### WORK ORDER
Pictures must be left out. Retype exactly the lines from the one containing "(462, 137) = (320, 94): grey" through the last line of the records below.

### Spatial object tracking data
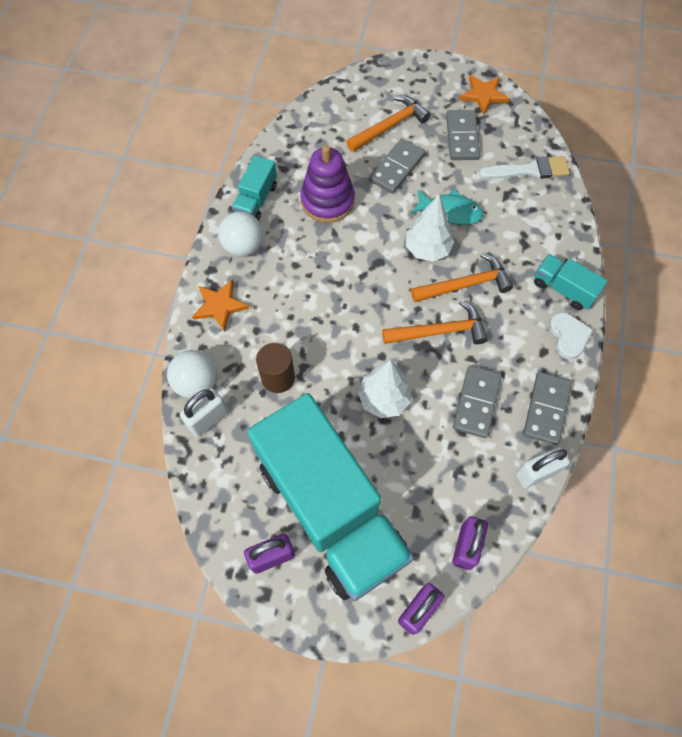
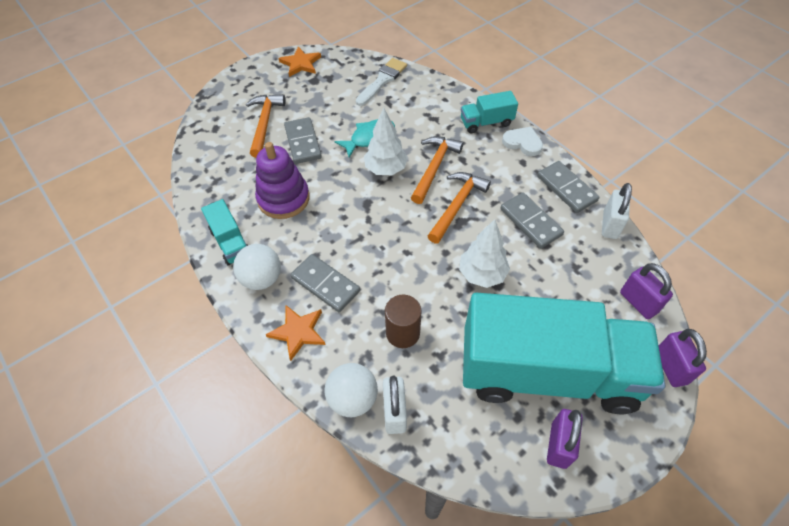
camera: 50 degrees left, 10 degrees down
(462, 137) = (320, 94): grey domino -> grey domino (325, 284)

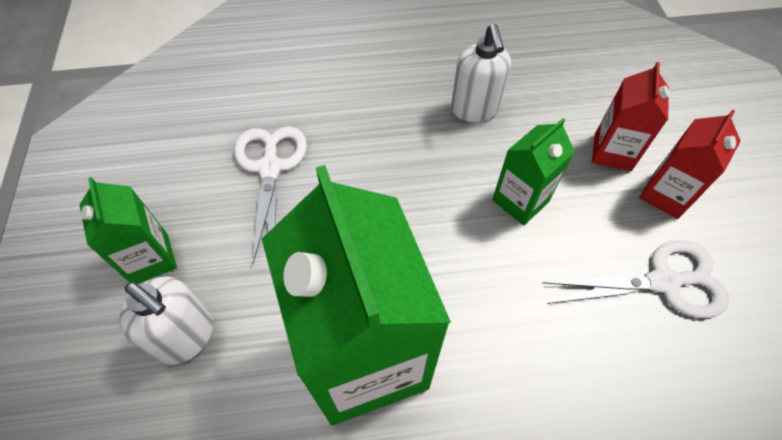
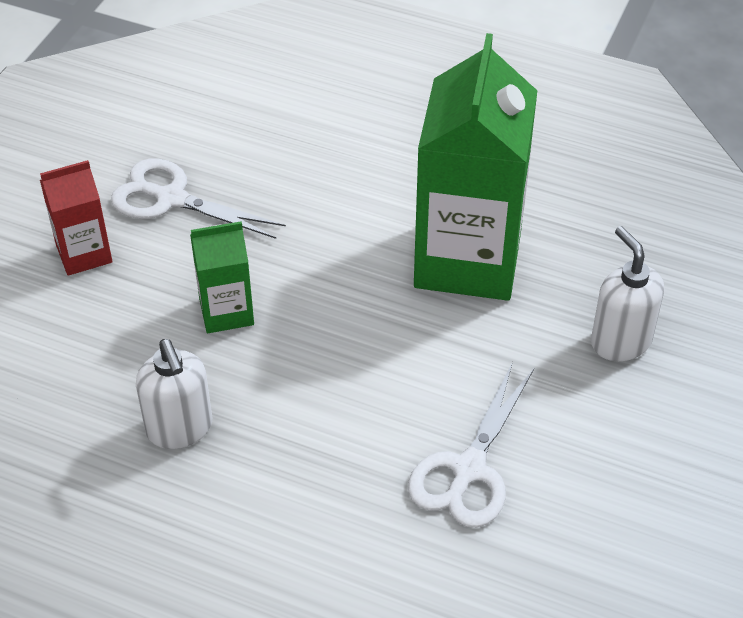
camera: 150 degrees left, 10 degrees down
(150, 259) = (638, 427): green carton -> none
(474, 109) = (179, 428): white soap dispenser -> white soap dispenser turned 135 degrees clockwise
(612, 152) = (85, 311): red carton -> none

### FINISHED EXERCISE
(462, 137) = (320, 94): grey domino -> grey domino (325, 284)

camera: 150 degrees left, 10 degrees down
(150, 259) = (638, 427): green carton -> none
(474, 109) = (179, 428): white soap dispenser -> white soap dispenser turned 135 degrees clockwise
(612, 152) = (85, 311): red carton -> none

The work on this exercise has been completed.